• **Work task**: Set out exactly every line of the entries below, starting at the line that holds "młotek/biały 464, 82" and stopping after the line that holds "stożek/fioletowy 719, 152".
___ Data to process ___
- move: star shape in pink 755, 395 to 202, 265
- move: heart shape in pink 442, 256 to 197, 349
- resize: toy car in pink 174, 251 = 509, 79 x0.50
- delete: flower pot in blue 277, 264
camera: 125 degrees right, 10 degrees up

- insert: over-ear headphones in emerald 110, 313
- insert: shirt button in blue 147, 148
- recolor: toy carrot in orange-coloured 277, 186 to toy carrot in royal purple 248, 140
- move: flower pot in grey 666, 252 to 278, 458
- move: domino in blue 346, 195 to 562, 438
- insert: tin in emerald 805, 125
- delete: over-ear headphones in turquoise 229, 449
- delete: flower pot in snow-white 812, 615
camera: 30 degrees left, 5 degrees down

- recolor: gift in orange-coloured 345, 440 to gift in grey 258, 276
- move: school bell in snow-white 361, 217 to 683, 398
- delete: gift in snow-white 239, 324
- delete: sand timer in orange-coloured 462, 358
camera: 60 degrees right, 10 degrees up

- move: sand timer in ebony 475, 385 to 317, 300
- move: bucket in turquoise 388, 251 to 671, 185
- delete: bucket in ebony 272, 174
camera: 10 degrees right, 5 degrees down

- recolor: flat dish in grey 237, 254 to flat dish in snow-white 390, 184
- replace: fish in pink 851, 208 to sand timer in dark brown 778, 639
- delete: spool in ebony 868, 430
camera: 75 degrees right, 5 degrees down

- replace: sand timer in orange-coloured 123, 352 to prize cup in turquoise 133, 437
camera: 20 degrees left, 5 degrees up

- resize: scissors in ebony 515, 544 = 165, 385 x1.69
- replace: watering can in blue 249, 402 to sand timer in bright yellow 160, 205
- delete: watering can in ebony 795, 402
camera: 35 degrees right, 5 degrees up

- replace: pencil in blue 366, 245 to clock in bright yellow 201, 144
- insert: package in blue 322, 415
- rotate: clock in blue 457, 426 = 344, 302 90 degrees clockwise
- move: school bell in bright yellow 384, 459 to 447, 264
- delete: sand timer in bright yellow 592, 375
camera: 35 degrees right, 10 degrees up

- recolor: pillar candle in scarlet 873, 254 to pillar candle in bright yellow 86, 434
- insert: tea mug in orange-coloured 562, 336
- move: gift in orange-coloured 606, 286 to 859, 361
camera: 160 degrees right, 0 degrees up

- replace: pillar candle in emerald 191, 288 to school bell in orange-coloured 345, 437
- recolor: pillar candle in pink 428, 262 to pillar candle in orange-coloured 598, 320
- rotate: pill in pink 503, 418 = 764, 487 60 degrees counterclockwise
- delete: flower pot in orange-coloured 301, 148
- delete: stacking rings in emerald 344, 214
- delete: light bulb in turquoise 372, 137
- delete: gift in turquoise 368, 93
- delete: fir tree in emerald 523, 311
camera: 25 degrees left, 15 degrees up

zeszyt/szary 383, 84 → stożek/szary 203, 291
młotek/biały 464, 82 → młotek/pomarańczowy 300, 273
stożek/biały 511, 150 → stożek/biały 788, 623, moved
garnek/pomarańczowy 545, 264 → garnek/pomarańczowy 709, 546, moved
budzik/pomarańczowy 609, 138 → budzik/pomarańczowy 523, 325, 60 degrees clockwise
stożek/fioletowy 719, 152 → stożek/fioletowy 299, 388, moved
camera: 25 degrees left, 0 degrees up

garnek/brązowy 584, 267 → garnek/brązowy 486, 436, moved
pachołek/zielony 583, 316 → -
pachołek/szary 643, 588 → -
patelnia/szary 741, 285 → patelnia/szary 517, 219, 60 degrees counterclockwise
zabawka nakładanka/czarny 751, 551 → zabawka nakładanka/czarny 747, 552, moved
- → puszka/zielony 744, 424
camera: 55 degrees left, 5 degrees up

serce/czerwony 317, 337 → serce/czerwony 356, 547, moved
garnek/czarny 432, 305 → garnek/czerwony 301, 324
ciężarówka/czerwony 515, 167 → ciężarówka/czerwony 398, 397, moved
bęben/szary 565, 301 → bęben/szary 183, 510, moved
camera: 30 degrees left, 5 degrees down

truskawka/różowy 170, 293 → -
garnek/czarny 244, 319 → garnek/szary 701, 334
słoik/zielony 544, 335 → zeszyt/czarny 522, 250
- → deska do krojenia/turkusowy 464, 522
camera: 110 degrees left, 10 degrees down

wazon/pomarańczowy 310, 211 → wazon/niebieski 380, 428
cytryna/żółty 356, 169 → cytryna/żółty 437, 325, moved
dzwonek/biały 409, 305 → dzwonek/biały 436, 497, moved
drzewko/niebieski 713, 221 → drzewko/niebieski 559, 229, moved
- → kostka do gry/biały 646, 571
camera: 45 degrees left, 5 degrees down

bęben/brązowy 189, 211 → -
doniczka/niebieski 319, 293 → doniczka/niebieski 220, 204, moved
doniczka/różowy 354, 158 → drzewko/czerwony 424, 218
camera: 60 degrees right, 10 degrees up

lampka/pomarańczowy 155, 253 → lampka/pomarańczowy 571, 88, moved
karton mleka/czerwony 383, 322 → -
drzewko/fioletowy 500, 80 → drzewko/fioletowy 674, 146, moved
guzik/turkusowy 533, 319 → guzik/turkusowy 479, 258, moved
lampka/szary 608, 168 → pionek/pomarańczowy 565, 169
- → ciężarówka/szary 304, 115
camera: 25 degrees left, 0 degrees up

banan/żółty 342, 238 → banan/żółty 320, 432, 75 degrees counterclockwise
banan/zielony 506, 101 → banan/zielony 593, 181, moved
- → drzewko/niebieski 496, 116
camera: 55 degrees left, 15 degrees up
___
• **Your response**:
młotek/biały 464, 82 → młotek/pomarańczowy 300, 273
stożek/biały 511, 150 → stożek/biały 788, 623, moved
garnek/pomarańczowy 545, 264 → garnek/pomarańczowy 709, 546, moved
budzik/pomarańczowy 609, 138 → budzik/pomarańczowy 523, 325, 60 degrees clockwise
stożek/fioletowy 719, 152 → stożek/fioletowy 299, 388, moved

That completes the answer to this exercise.